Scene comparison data

::::::::::

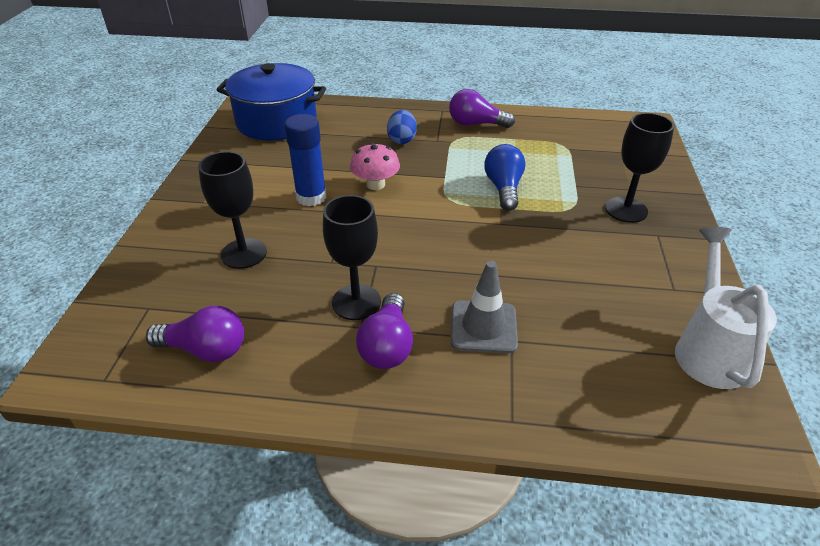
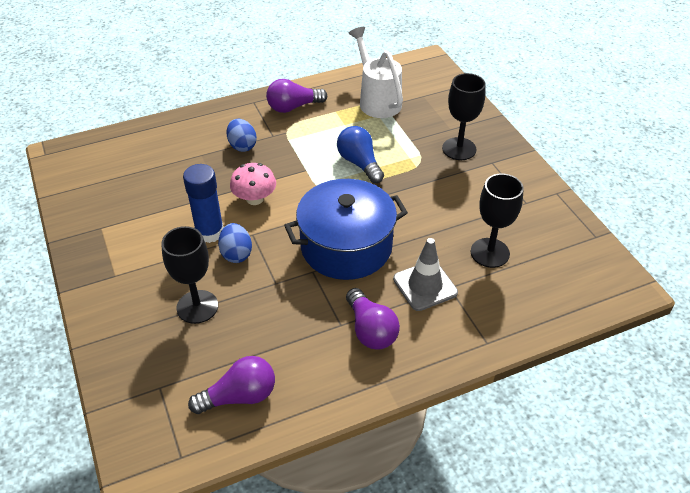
camera: 30 degrees left, 5 degrees up
(276, 121) = (108, 167): blue pot -> blue pot (346, 246)
(318, 223) = (236, 254): none -> blue egg
(356, 302) = (322, 307): black goblet -> black goblet (490, 253)
(708, 349) = (570, 238): white watering can -> white watering can (377, 100)

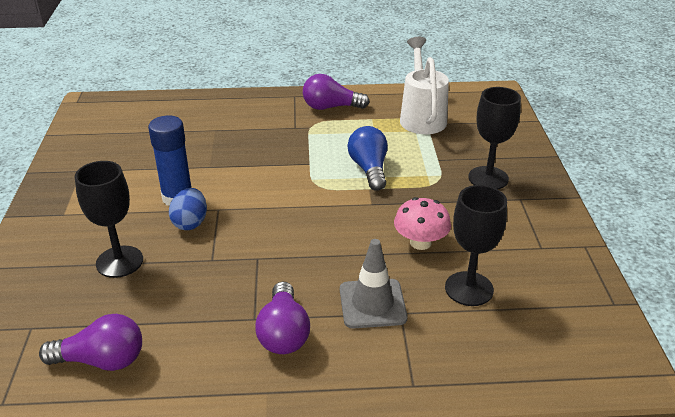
camera: 20 degrees right, 10 degrees down
(242, 146) = (259, 130): blue egg -> none
(254, 199) = (241, 178): pink mushroom -> pink mushroom (420, 242)
(346, 246) = (307, 243): blue pot -> none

::::::::::

What you will do
The answer must be the lines from the one containing "(254, 199) = (241, 178): pink" to the final line of the data above, copied exactly, both included, with nothing added.

Solved problem
(254, 199) = (241, 178): pink mushroom -> pink mushroom (420, 242)
(346, 246) = (307, 243): blue pot -> none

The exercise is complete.